Top of SOURCE DATA

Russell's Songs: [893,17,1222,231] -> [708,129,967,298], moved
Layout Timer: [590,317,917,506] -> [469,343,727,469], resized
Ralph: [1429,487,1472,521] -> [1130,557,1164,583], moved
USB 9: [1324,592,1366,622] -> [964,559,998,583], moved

Bottom of SOURCE DATA
Top of SOURCE DATA

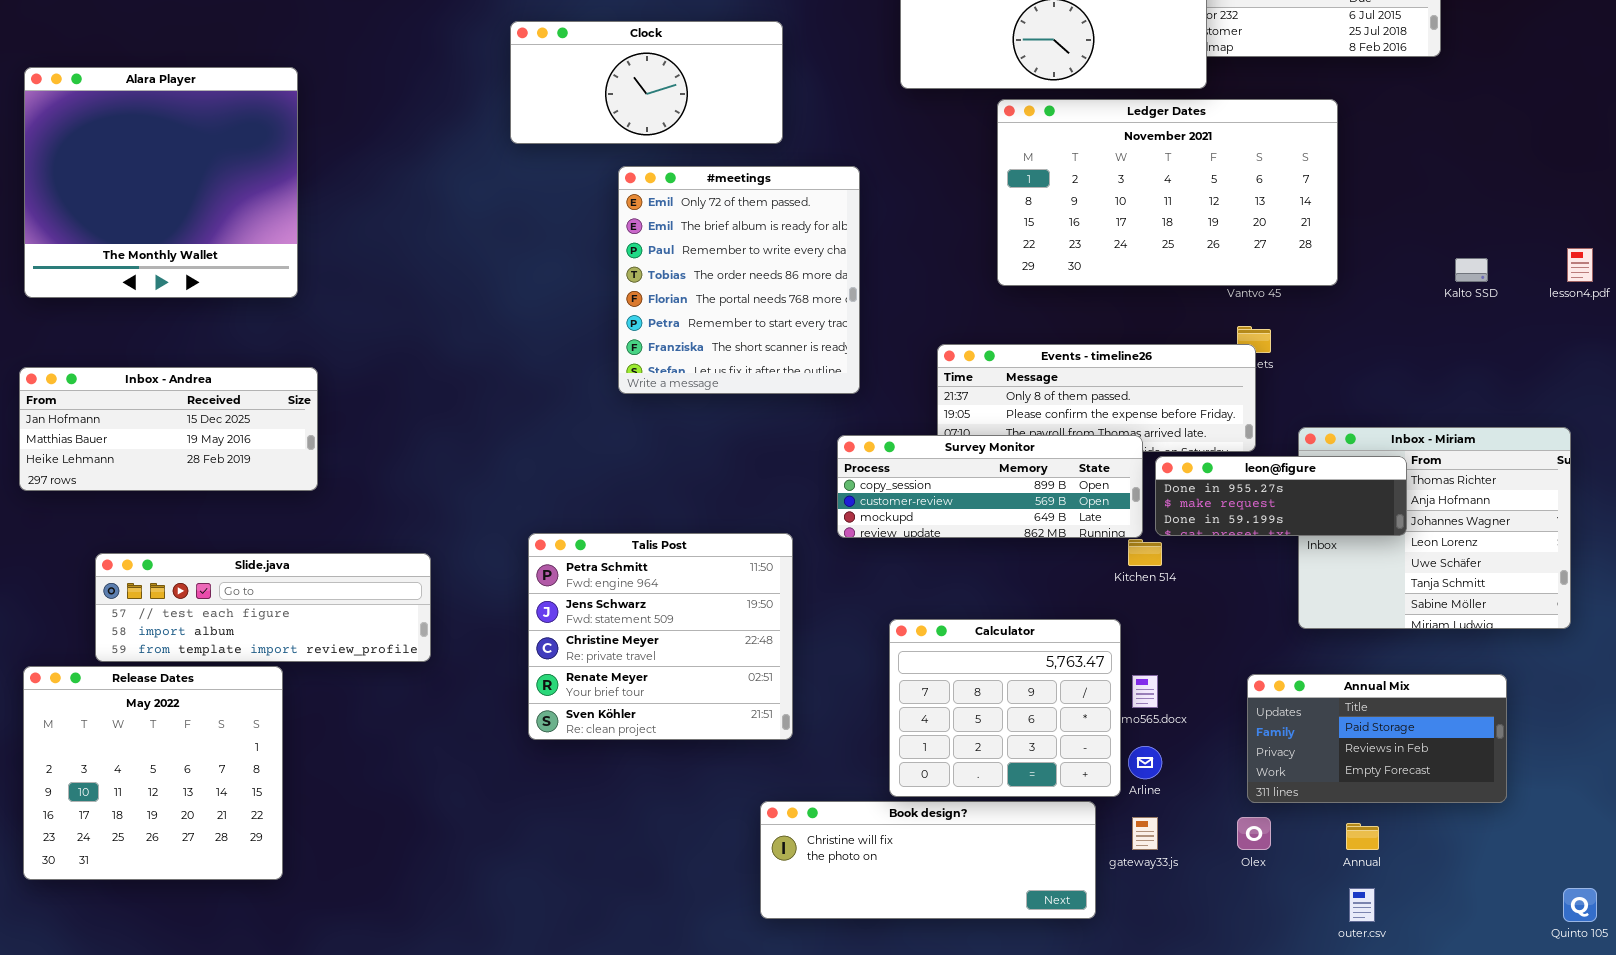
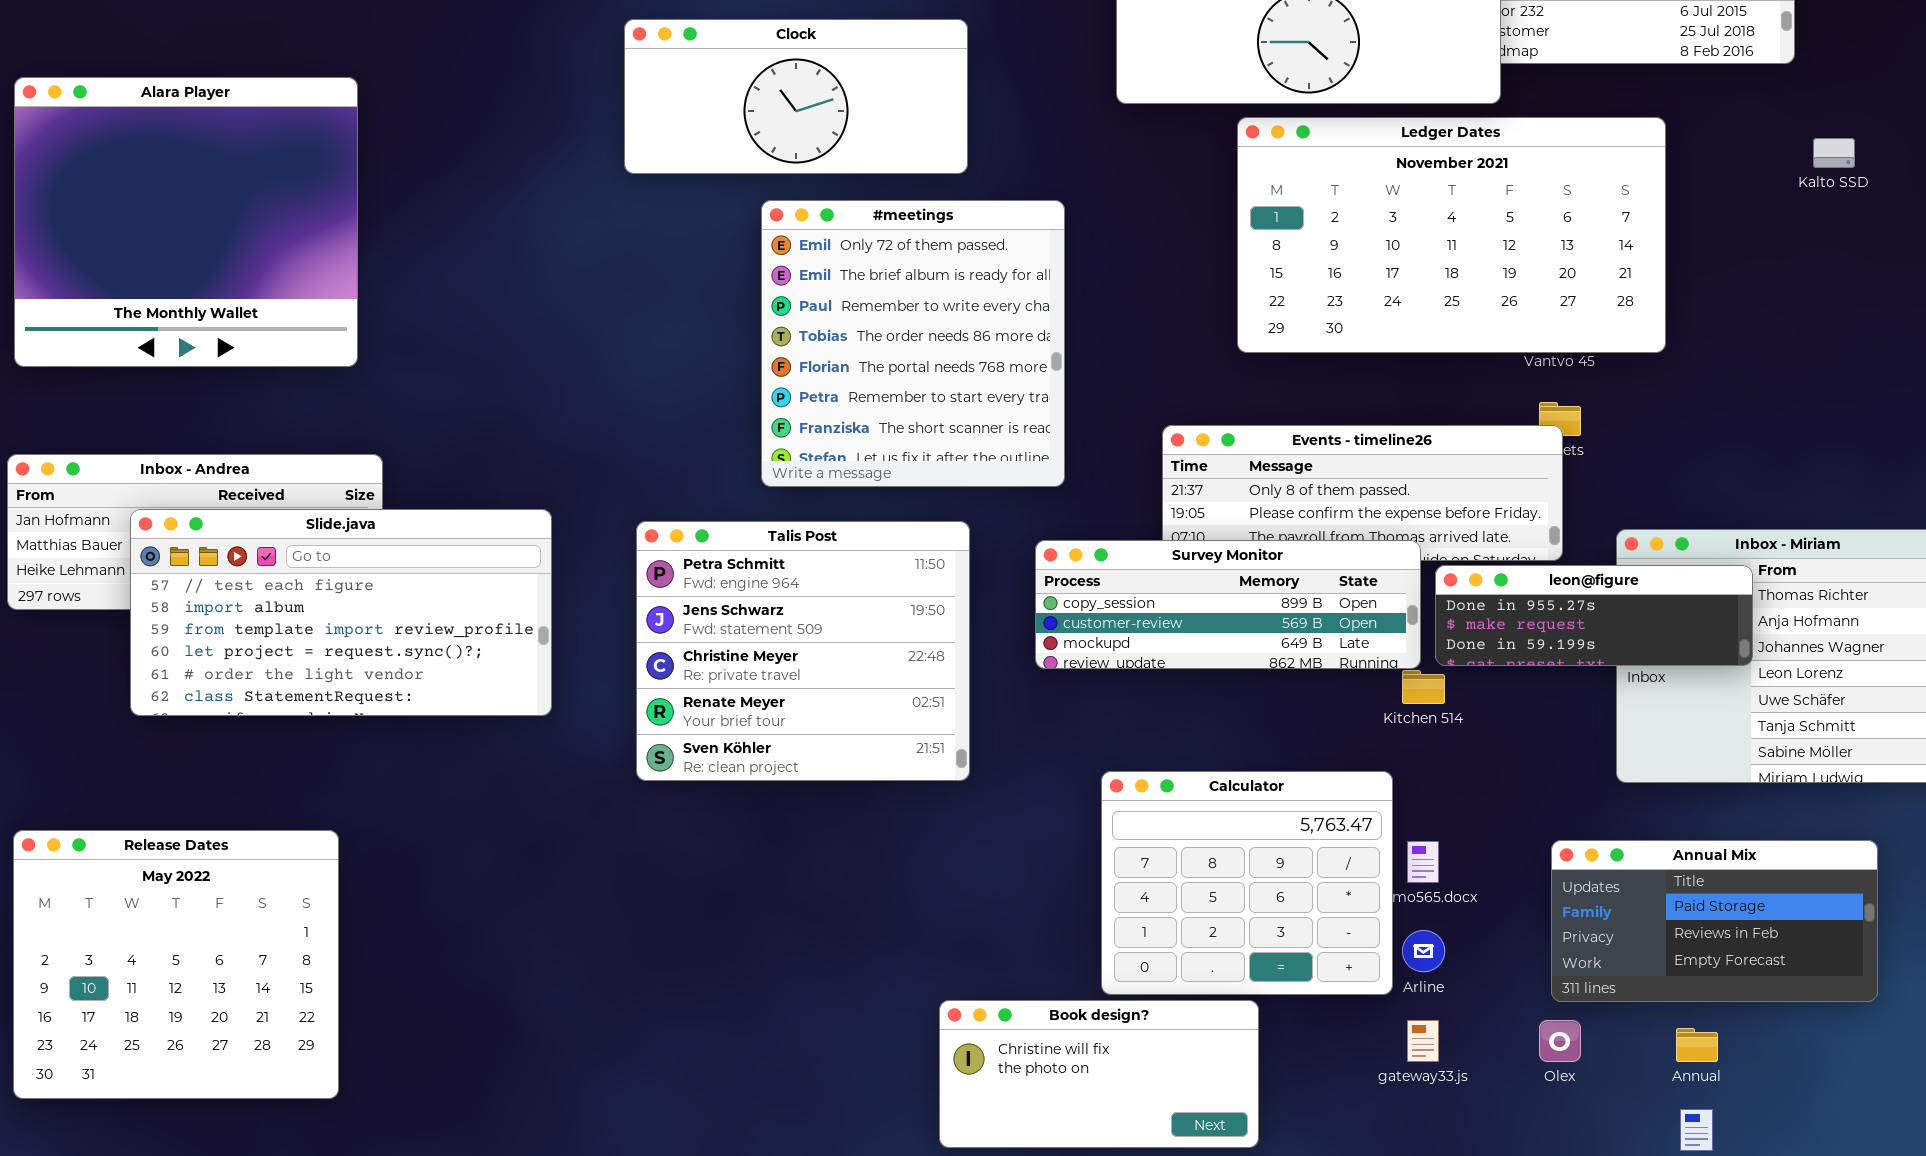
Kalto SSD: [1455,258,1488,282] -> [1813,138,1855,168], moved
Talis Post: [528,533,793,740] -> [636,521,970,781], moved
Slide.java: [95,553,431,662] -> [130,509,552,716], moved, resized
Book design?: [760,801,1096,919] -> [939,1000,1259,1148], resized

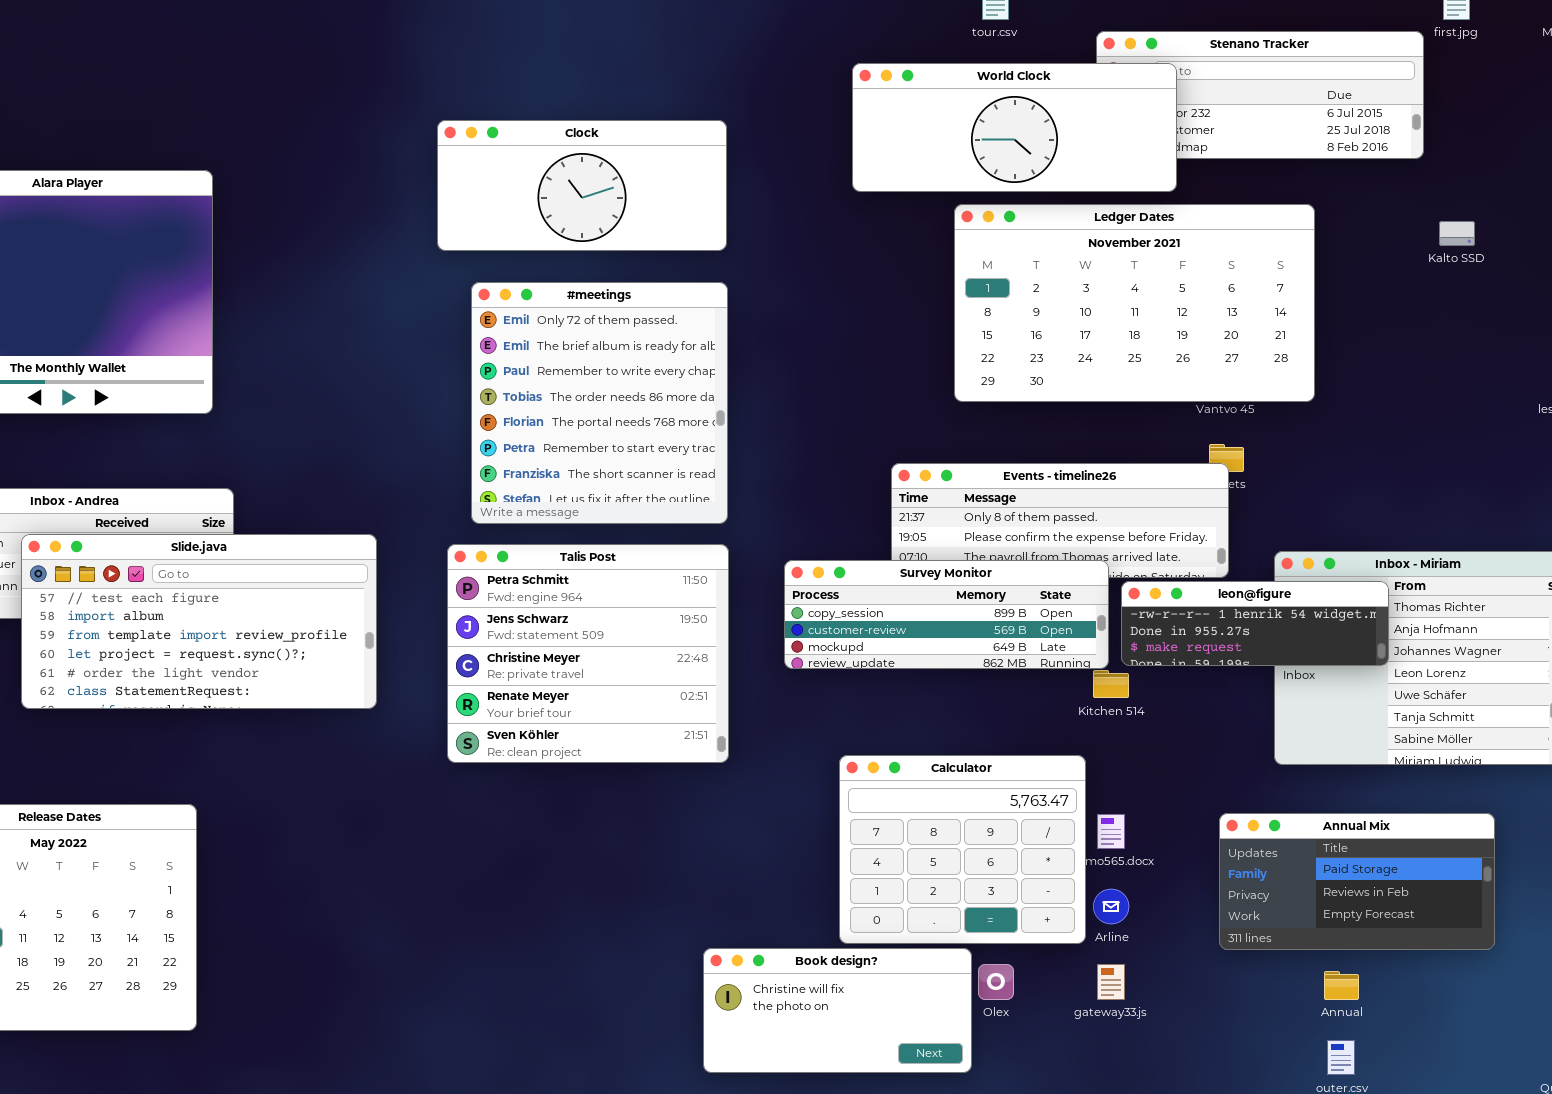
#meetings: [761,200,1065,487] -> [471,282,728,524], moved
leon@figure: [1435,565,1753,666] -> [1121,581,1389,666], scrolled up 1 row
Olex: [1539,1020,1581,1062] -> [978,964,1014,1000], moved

Bottom of SOURCE DATA

▶ WORK REQUIRED
Each line in the listing above from the one containing "Russell's Songs: [893,17,1222,231]" through the one containing "USB 9: [1324,592,1366,622]" should be repeated exactly, and no other line.

▶ WORKED SOLUTION
Russell's Songs: [893,17,1222,231] -> [708,129,967,298], moved
Layout Timer: [590,317,917,506] -> [469,343,727,469], resized
Ralph: [1429,487,1472,521] -> [1130,557,1164,583], moved
USB 9: [1324,592,1366,622] -> [964,559,998,583], moved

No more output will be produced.